**WORK INSTRUCTIONS**
Exactly as written, copy the lines of the data below from the first through the one containing "pink bucket (no. 2 from left)".

**Records from a dataset**
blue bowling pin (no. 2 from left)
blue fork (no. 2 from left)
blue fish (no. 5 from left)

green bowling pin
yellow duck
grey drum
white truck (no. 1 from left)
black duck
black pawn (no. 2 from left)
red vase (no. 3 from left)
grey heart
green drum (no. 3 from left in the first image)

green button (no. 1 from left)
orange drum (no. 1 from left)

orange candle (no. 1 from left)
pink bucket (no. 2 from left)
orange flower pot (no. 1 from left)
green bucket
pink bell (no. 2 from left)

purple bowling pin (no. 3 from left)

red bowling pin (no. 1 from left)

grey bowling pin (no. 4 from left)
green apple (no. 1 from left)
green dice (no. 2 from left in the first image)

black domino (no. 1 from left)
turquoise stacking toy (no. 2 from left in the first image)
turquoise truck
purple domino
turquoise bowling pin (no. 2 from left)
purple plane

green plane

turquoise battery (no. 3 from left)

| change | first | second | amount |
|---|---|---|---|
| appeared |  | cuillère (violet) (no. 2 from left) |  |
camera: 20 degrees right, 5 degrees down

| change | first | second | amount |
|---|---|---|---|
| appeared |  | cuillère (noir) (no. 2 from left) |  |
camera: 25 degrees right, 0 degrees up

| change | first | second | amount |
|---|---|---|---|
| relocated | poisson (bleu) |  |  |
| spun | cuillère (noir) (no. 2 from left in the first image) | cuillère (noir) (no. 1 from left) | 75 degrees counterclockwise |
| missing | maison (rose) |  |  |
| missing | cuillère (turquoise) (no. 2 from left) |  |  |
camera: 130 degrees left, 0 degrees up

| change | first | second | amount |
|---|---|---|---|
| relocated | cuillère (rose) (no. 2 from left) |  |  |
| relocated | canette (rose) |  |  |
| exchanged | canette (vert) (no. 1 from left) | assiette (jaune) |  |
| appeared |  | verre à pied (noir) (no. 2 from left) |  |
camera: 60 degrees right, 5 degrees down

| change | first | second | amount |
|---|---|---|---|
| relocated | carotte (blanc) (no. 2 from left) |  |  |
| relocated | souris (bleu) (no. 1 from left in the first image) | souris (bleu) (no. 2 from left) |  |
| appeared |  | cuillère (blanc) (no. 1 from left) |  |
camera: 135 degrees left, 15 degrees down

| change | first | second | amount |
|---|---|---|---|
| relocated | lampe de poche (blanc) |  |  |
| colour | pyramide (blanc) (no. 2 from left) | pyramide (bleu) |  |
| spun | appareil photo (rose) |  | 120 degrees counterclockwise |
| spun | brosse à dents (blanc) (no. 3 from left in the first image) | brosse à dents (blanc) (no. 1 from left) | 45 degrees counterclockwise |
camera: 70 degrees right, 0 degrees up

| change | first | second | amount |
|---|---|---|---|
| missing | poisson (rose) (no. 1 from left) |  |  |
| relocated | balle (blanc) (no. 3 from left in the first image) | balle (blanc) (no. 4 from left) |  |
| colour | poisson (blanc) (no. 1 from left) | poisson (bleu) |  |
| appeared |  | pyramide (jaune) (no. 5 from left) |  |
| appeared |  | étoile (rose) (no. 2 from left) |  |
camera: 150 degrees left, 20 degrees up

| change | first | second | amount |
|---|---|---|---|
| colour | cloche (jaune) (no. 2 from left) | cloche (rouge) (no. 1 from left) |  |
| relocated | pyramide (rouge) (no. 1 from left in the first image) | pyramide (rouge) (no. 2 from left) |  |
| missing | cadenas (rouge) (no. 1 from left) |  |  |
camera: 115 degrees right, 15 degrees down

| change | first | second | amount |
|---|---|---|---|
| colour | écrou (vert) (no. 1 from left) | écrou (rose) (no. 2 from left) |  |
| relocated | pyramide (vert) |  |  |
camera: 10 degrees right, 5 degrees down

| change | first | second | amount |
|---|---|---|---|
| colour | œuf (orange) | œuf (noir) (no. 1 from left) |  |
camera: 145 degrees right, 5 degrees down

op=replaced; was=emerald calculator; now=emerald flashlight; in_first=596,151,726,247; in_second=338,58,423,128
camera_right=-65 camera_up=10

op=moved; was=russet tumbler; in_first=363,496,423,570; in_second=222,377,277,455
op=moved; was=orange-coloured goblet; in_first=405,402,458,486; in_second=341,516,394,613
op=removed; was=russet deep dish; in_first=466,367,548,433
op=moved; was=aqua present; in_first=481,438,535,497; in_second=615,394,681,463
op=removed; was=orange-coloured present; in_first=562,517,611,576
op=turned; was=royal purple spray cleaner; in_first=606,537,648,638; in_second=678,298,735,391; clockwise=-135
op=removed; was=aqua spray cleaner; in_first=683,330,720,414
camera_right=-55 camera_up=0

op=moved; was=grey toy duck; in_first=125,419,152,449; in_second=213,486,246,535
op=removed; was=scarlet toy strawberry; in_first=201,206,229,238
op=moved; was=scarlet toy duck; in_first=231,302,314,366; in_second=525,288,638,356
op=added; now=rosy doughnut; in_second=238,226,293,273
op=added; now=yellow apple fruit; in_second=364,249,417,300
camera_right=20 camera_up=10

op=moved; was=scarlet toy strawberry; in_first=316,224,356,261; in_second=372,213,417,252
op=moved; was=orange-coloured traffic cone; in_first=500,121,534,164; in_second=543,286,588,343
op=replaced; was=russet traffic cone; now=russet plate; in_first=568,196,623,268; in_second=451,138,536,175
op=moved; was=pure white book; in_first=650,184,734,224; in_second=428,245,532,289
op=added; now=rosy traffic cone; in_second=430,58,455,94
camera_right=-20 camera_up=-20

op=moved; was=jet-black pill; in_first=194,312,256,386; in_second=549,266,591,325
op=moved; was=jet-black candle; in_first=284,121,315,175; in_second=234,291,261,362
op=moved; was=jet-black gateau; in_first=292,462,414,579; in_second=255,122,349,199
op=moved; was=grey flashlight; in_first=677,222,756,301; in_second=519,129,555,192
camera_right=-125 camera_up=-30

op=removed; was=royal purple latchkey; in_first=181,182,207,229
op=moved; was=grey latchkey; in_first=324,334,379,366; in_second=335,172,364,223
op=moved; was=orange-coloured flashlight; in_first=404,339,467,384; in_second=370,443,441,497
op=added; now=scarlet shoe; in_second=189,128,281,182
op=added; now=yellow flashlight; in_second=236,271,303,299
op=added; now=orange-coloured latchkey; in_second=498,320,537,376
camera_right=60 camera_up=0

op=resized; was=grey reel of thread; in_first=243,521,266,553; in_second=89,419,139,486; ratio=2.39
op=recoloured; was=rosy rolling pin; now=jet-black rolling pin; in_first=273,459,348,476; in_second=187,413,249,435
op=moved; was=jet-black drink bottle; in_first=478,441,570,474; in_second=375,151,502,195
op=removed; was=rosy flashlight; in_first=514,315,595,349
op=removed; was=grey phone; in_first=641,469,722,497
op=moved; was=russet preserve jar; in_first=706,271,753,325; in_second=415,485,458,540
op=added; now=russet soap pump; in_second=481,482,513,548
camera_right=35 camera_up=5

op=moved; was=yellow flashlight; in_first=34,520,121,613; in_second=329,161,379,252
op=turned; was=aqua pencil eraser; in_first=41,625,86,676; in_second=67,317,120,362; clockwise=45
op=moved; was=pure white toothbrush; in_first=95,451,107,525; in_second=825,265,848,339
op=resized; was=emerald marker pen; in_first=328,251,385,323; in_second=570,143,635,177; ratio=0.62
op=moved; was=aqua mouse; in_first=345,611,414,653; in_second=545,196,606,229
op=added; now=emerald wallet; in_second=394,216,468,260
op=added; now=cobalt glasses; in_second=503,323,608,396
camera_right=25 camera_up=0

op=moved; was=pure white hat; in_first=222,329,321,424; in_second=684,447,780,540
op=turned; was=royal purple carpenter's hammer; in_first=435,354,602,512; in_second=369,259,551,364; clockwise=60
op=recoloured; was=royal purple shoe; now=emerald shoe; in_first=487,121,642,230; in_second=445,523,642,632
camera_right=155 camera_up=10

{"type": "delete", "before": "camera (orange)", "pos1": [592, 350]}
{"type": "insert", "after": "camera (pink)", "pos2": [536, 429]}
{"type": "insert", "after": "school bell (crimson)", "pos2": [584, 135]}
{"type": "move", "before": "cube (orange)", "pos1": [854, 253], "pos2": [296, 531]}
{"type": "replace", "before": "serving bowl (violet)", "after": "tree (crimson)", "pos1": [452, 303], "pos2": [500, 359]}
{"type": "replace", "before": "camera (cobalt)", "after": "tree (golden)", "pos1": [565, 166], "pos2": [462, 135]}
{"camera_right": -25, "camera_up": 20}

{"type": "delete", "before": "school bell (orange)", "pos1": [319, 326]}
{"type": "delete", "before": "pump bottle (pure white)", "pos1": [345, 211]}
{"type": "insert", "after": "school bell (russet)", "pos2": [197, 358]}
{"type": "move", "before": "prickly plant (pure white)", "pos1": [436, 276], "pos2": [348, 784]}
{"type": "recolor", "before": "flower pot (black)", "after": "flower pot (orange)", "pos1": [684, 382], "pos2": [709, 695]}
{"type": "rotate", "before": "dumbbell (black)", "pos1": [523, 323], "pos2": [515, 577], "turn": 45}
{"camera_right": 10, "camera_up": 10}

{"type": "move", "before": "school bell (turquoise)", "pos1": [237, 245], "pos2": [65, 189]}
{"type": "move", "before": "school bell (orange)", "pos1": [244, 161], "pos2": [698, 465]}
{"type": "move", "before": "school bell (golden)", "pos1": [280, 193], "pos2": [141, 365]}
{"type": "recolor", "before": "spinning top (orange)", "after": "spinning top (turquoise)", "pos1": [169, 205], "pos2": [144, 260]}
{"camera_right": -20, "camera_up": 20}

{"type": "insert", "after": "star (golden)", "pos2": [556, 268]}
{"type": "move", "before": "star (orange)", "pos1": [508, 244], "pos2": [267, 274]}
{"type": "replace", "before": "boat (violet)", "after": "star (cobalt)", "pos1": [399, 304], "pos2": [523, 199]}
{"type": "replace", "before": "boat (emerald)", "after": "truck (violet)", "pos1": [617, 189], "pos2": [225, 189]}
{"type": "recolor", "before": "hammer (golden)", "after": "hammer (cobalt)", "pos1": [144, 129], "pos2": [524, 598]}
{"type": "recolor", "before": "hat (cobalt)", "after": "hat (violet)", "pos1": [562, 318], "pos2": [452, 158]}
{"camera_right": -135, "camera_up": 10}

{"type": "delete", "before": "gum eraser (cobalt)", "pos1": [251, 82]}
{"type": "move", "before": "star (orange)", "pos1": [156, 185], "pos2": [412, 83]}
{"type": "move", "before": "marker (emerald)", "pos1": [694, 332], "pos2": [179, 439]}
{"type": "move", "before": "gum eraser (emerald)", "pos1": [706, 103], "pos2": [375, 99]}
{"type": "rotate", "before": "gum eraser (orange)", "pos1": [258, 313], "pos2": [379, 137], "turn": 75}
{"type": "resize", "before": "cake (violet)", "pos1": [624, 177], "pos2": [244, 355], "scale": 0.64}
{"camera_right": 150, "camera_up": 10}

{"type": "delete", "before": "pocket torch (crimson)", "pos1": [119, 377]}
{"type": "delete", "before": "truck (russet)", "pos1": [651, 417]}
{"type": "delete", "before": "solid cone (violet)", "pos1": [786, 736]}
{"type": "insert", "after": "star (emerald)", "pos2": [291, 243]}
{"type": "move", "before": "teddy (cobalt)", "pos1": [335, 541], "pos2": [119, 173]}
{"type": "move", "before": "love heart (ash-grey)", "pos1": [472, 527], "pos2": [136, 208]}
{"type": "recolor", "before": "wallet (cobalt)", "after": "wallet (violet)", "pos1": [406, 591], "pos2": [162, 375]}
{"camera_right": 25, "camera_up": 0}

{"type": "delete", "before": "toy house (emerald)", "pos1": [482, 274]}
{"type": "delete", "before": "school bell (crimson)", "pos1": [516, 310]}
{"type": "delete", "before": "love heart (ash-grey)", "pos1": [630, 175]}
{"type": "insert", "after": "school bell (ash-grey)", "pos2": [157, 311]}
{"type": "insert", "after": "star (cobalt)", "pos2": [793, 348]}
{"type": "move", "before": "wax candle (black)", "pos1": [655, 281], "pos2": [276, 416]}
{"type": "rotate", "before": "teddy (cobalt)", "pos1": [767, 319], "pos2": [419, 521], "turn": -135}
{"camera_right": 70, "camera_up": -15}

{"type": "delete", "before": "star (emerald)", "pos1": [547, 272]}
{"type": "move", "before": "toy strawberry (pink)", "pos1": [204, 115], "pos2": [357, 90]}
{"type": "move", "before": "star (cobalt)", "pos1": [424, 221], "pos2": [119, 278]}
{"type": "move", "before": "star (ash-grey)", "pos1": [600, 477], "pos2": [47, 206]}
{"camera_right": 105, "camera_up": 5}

**COMPLETED TASK**
blue bowling pin (no. 2 from left)
blue fork (no. 2 from left)
blue fish (no. 5 from left)

green bowling pin
yellow duck
grey drum
white truck (no. 1 from left)
black duck
black pawn (no. 2 from left)
red vase (no. 3 from left)
grey heart
green drum (no. 3 from left in the first image)

green button (no. 1 from left)
orange drum (no. 1 from left)

orange candle (no. 1 from left)
pink bucket (no. 2 from left)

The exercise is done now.